• Assignment:
Within the data below, copy each line where the string "cyan" is found.

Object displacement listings
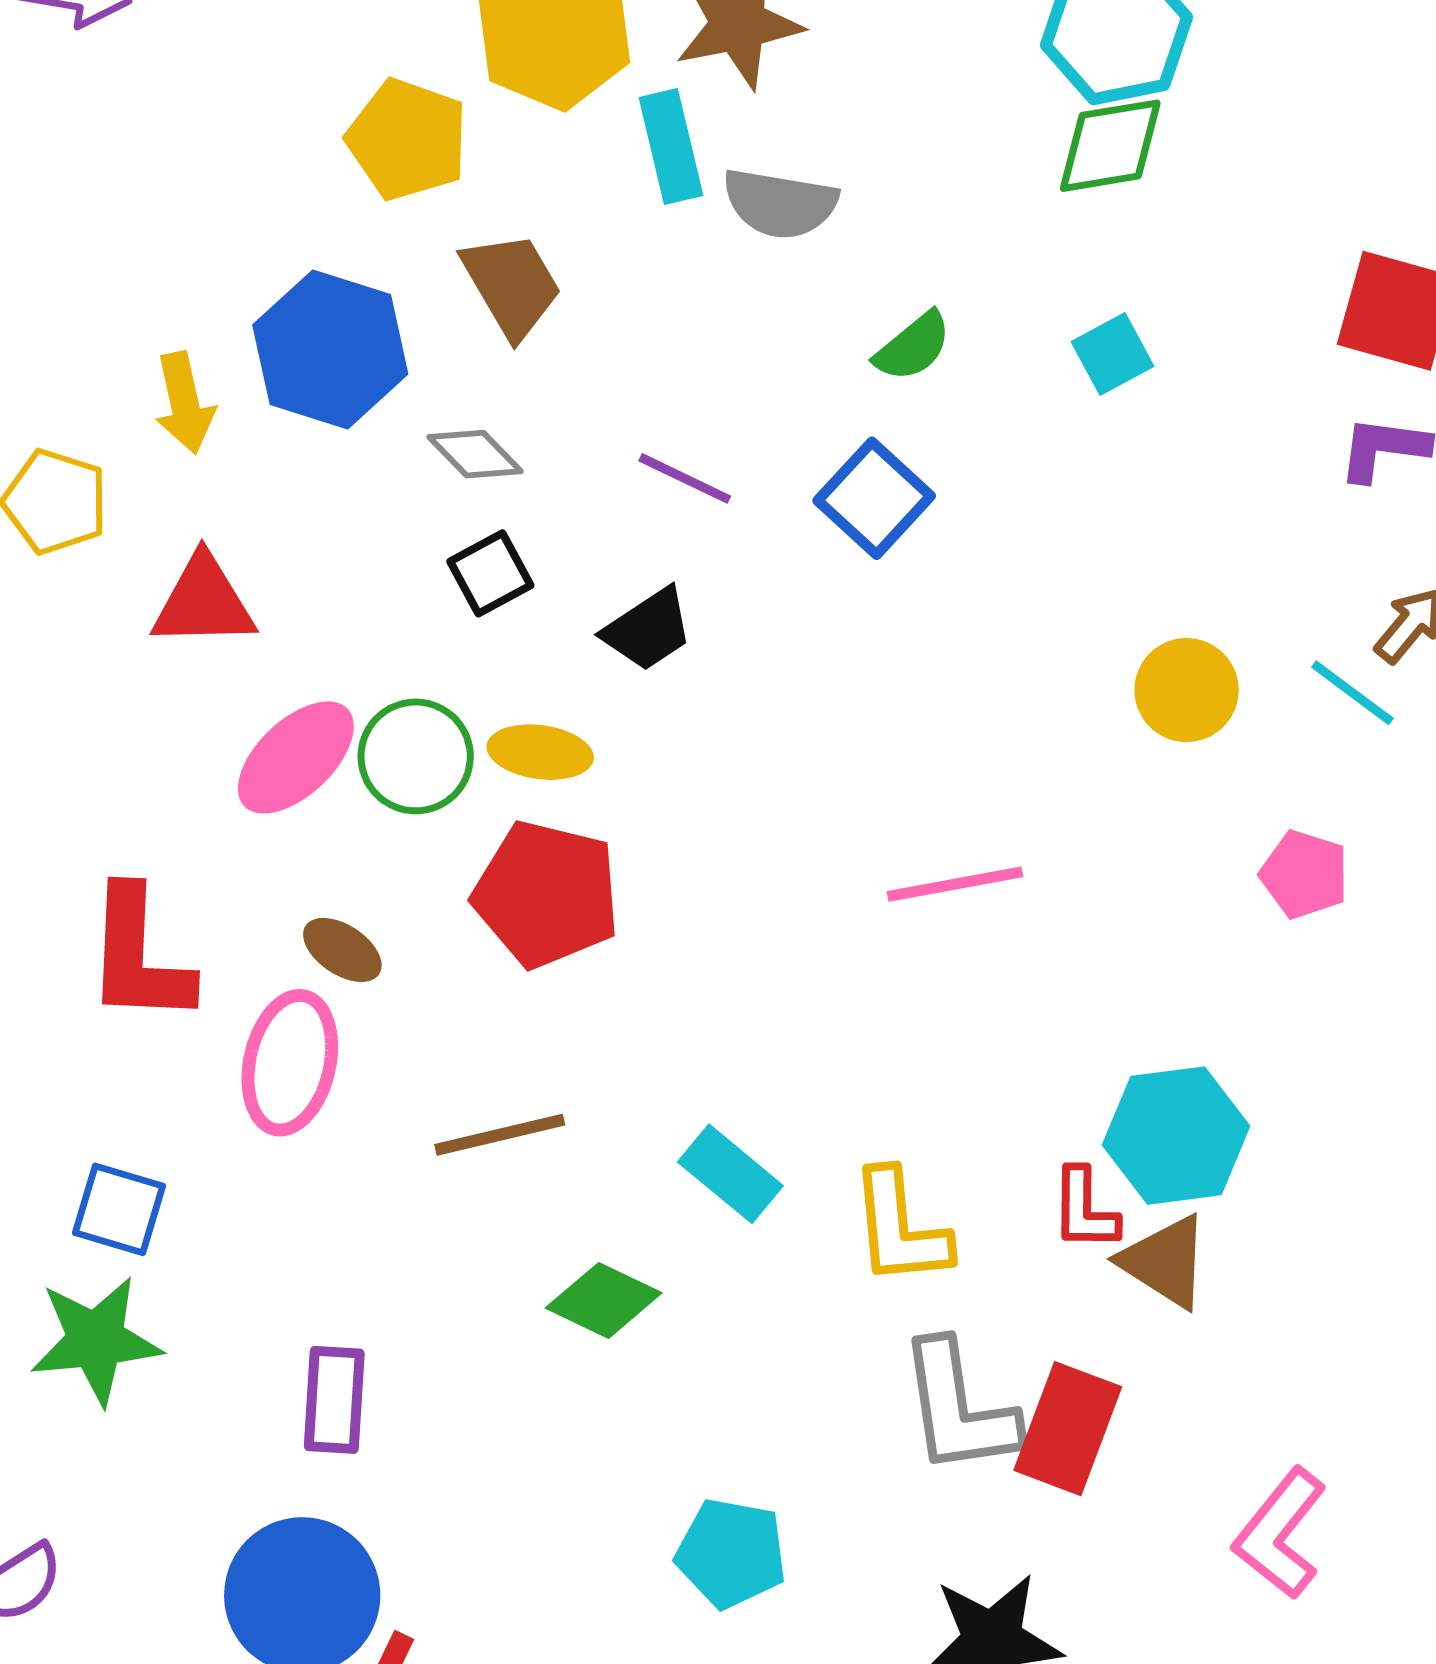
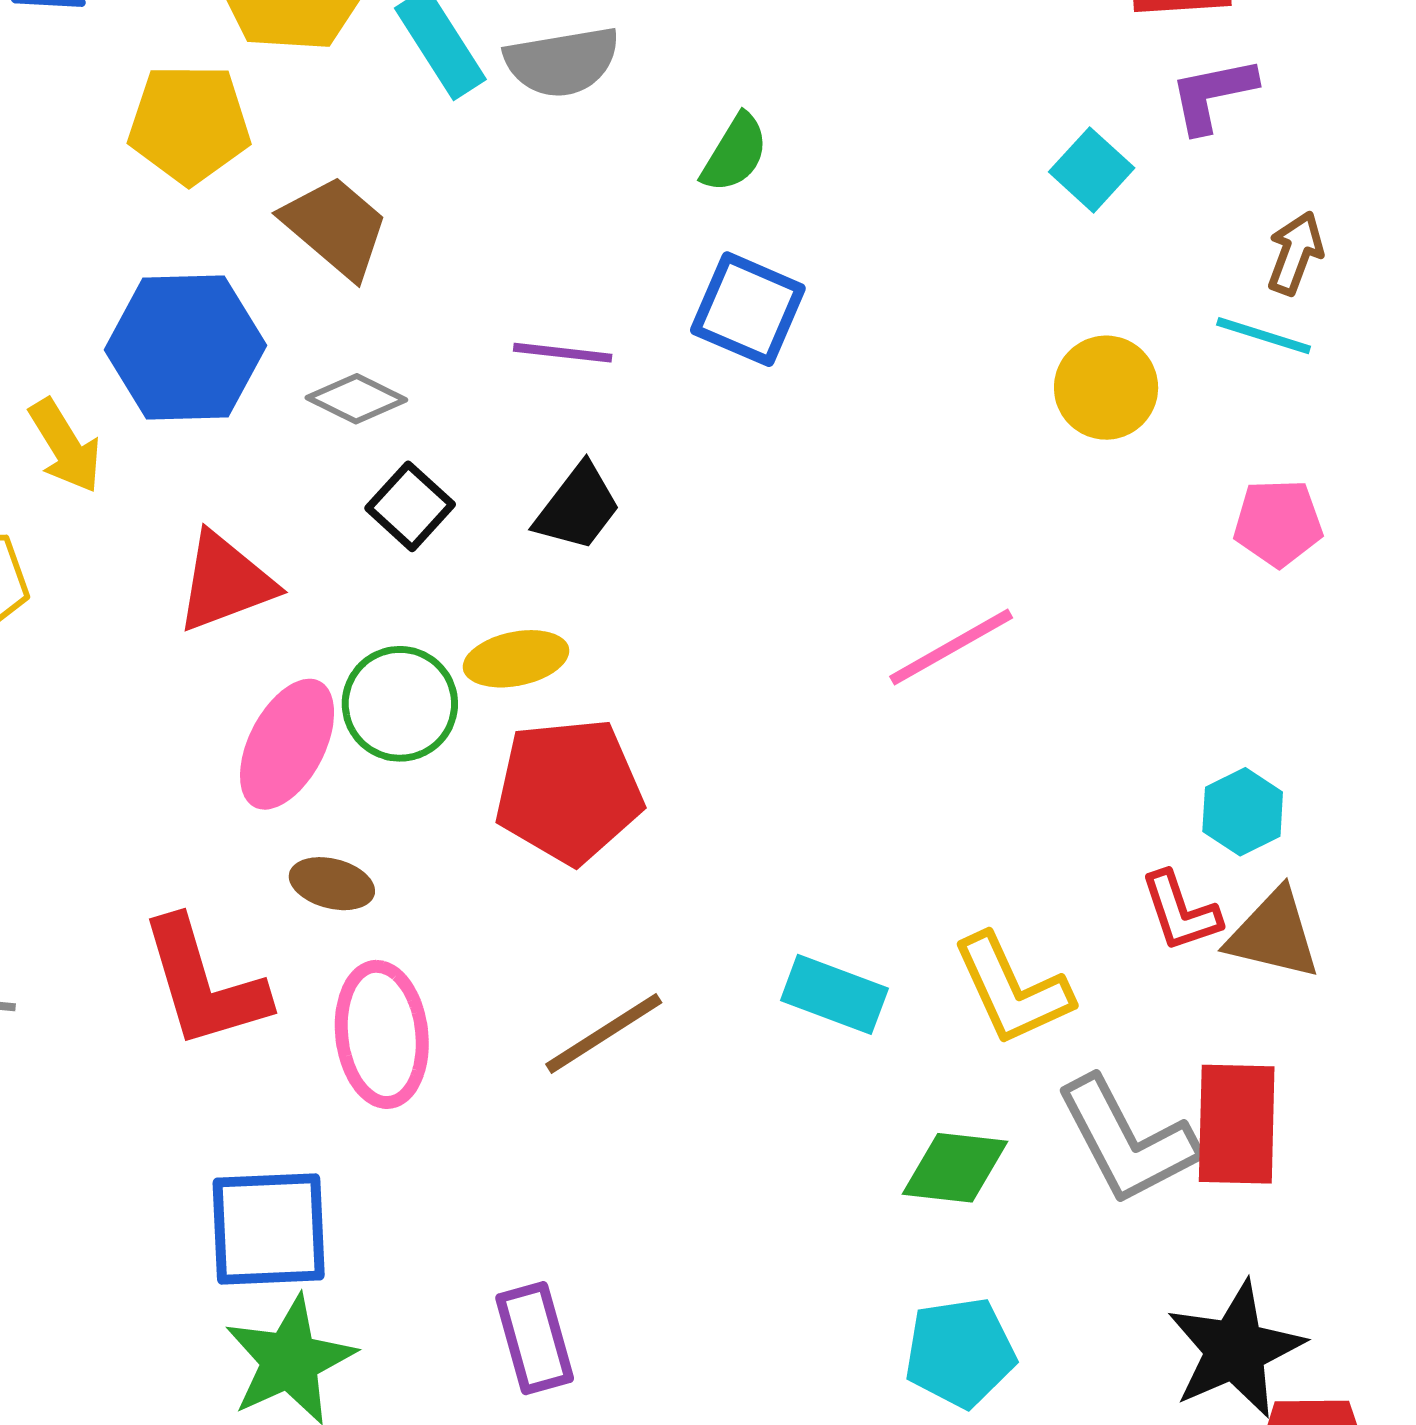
cyan square: (1113, 354) -> (1092, 170), moved
red triangle: (203, 602) -> (225, 582), moved
brown ellipse: (342, 950) -> (332, 884), moved
cyan hexagon: (1176, 1136) -> (1243, 812), size x0.6
blue square: (119, 1209) -> (269, 1229), size x1.4
green diamond: (604, 1300) -> (955, 1168), moved

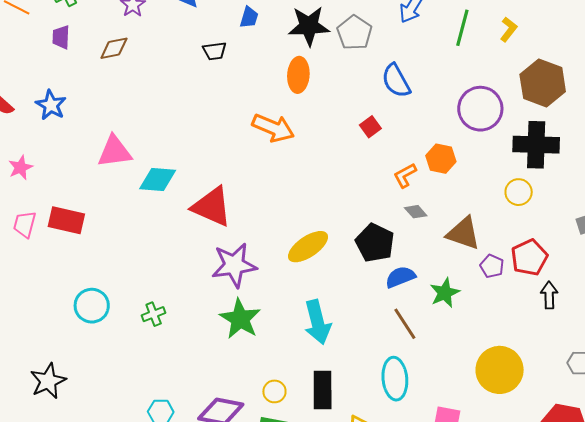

• Completed task:
cyan square: (1113, 354) -> (1092, 170), moved
cyan hexagon: (1176, 1136) -> (1243, 812), size x0.6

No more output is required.